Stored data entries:
□ □ □ □ □
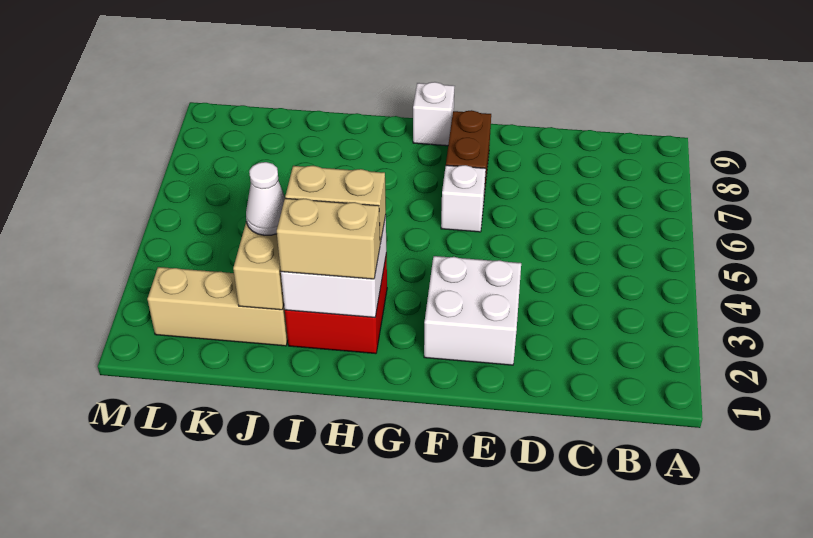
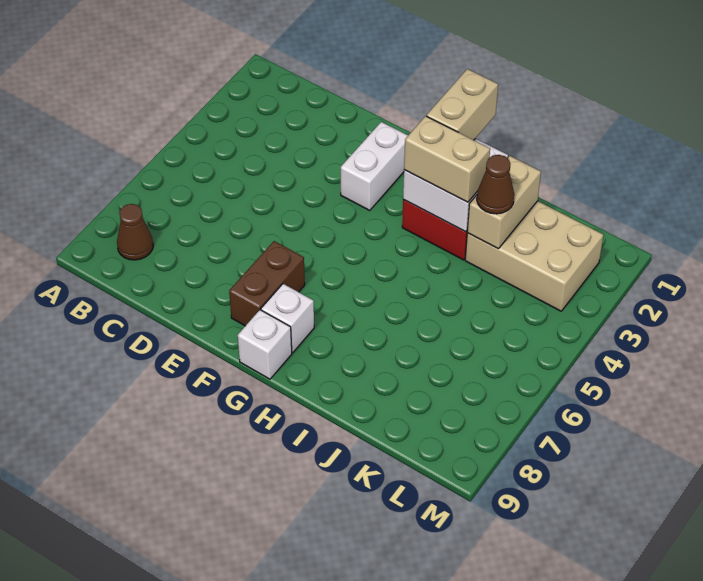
none -> brown 1x1 cone [117,204,153,260]
white 2x2 brick [424,256,521,365] -> white 1x2 brick [341,122,408,210]
white 1x1 brick [441,165,486,232] -> white 1x1 brick moved to [261,284,314,353]
tan 1x2 brick [277,198,380,279] -> tan 1x2 brick turned to [427,69,498,140]
tan 1x3 brick [147,267,288,346] -> tan 2x3 brick [465,201,603,311]
white 1x1 cone [246,162,285,235] -> brown 1x1 cone [477,155,514,214]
□ □ □ □ □
WRITTEN TASK ->
The line containing "tan 1x3 brick" marks where the copy ends; print every line before it from the start of the records, and that line too, but no pictures.

EXPECTED ANSWER ->
none -> brown 1x1 cone [117,204,153,260]
white 2x2 brick [424,256,521,365] -> white 1x2 brick [341,122,408,210]
white 1x1 brick [441,165,486,232] -> white 1x1 brick moved to [261,284,314,353]
tan 1x2 brick [277,198,380,279] -> tan 1x2 brick turned to [427,69,498,140]
tan 1x3 brick [147,267,288,346] -> tan 2x3 brick [465,201,603,311]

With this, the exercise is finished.